BEGIN

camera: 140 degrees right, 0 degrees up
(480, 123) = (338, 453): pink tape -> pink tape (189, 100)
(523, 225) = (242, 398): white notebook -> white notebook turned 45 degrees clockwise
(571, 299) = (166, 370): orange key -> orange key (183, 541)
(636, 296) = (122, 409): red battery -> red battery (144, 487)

END
BEGIN

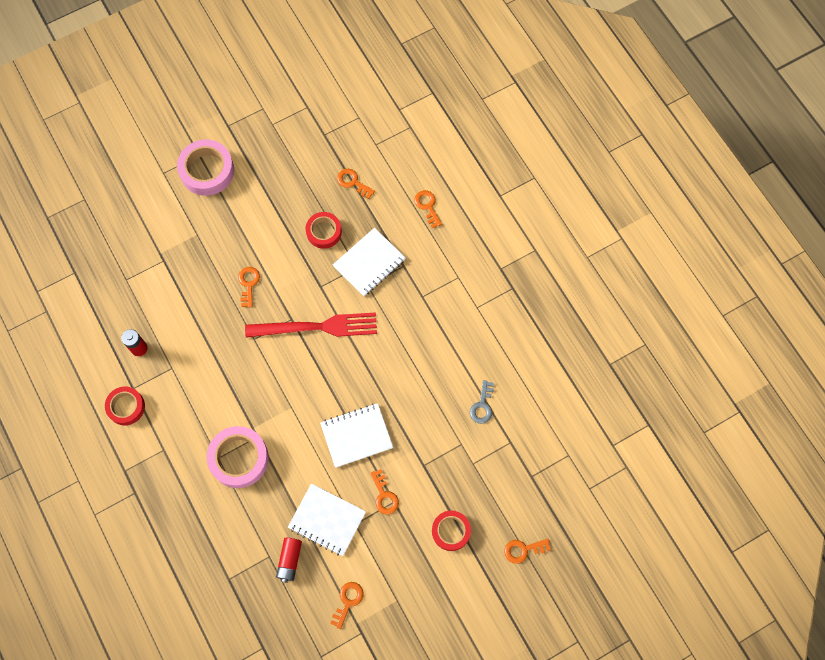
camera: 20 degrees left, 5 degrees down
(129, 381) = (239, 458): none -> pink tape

END
BEGIN

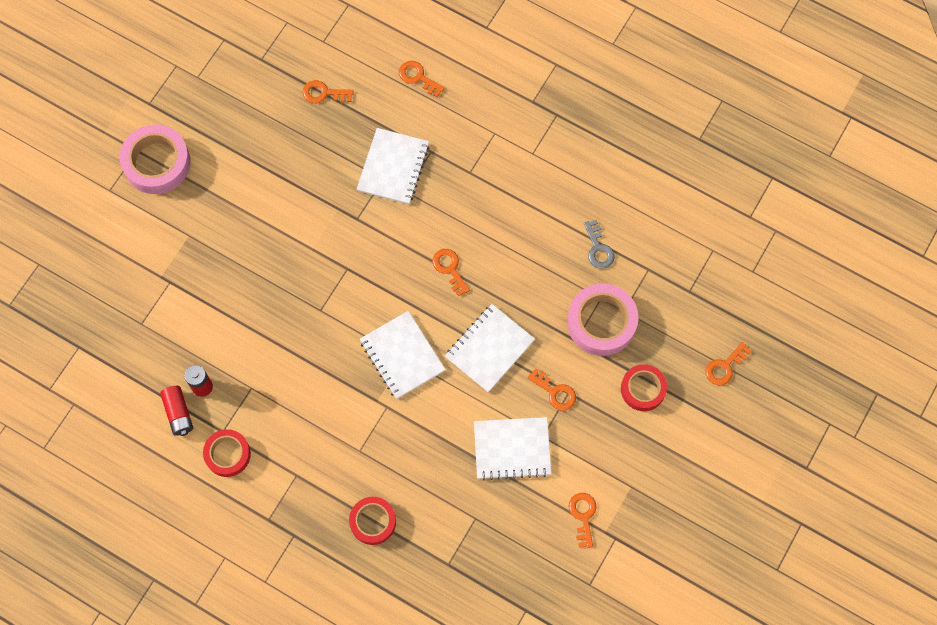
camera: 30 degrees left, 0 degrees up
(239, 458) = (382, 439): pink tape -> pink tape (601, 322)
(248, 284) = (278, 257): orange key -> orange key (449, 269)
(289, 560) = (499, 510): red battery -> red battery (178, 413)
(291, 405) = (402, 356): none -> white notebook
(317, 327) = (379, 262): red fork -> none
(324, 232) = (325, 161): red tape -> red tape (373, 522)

END

→ ACTIVITY
Report all lines of the material that contain the word "left".

→ ANSWER FOR THE TASK
camera: 20 degrees left, 5 degrees down
camera: 30 degrees left, 0 degrees up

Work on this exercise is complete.